ACTION ITEM>
Lines before the one containing "D3: diode 1N914" in the records below are to be left out; that line and all after it, through the end, are to be retyped exactly.
----- MATERIALS PROVIDED -----
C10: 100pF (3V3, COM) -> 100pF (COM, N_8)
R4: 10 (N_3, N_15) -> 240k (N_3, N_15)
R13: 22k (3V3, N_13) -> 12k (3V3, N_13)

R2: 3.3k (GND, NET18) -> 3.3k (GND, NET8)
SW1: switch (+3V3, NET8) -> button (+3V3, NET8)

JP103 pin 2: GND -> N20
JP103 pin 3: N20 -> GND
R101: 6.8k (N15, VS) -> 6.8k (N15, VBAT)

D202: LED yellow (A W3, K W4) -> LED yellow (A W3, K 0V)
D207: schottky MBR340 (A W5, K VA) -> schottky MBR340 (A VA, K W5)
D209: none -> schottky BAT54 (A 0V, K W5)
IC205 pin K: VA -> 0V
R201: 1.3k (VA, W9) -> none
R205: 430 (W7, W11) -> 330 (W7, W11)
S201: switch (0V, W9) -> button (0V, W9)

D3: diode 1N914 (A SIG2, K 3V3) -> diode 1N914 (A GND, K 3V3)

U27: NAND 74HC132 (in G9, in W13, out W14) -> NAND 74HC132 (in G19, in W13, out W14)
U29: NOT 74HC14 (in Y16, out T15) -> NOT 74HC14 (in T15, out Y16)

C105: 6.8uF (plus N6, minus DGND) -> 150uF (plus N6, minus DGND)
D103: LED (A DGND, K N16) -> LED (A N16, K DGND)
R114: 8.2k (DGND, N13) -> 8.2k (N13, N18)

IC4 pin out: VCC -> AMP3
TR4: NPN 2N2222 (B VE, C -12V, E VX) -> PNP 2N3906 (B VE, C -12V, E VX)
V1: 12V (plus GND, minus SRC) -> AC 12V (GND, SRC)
-----
EXERCISE OUTPUT>
D3: diode 1N914 (A SIG2, K 3V3) -> diode 1N914 (A GND, K 3V3)

U27: NAND 74HC132 (in G9, in W13, out W14) -> NAND 74HC132 (in G19, in W13, out W14)
U29: NOT 74HC14 (in Y16, out T15) -> NOT 74HC14 (in T15, out Y16)

C105: 6.8uF (plus N6, minus DGND) -> 150uF (plus N6, minus DGND)
D103: LED (A DGND, K N16) -> LED (A N16, K DGND)
R114: 8.2k (DGND, N13) -> 8.2k (N13, N18)

IC4 pin out: VCC -> AMP3
TR4: NPN 2N2222 (B VE, C -12V, E VX) -> PNP 2N3906 (B VE, C -12V, E VX)
V1: 12V (plus GND, minus SRC) -> AC 12V (GND, SRC)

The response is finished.